DATA TO PROCESS »

++++

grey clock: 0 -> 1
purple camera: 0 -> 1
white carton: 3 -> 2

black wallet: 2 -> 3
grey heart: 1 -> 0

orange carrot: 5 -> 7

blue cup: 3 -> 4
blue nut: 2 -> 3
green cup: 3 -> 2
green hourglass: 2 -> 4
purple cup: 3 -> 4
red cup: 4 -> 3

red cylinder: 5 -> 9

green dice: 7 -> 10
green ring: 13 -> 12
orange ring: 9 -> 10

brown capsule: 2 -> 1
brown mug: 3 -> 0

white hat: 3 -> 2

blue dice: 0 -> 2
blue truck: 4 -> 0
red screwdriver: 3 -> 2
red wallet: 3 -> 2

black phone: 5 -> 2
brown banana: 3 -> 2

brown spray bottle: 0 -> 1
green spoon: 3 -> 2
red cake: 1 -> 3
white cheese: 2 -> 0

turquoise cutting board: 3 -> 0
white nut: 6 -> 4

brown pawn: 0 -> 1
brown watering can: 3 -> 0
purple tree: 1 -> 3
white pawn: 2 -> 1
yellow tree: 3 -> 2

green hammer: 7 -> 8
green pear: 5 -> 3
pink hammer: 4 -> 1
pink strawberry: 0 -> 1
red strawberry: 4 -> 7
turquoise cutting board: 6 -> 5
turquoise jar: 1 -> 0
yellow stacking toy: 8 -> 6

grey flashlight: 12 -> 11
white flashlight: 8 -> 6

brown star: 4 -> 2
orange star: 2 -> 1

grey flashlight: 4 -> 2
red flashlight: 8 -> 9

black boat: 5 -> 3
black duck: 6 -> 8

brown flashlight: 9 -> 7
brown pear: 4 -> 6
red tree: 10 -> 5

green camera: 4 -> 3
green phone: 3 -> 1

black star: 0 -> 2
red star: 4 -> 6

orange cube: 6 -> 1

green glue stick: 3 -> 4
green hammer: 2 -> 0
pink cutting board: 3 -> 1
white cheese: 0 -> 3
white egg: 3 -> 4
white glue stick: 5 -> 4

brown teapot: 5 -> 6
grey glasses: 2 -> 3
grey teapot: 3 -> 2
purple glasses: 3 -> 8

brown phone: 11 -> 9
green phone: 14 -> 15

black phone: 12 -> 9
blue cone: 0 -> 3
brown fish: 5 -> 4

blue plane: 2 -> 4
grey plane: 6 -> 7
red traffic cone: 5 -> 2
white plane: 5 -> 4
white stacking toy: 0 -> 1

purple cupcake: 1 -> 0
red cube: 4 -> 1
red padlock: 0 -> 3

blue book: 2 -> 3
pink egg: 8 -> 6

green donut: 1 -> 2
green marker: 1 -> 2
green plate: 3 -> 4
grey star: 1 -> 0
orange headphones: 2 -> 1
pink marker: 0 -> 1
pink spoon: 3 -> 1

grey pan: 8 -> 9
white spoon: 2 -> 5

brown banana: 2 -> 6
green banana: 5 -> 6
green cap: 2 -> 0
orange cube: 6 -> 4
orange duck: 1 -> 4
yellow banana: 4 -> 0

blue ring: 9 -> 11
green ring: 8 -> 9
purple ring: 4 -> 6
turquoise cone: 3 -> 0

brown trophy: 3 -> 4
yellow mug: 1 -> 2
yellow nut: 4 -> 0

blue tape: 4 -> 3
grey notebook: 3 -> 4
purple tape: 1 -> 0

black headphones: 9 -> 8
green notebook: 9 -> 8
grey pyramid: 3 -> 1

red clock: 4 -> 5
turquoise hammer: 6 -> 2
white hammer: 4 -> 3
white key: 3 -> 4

++++

WORK REQUEST » Look through the data above for the word "plane". Report each line where it occurs.

YOUR RESPONSE »
blue plane: 2 -> 4
grey plane: 6 -> 7
white plane: 5 -> 4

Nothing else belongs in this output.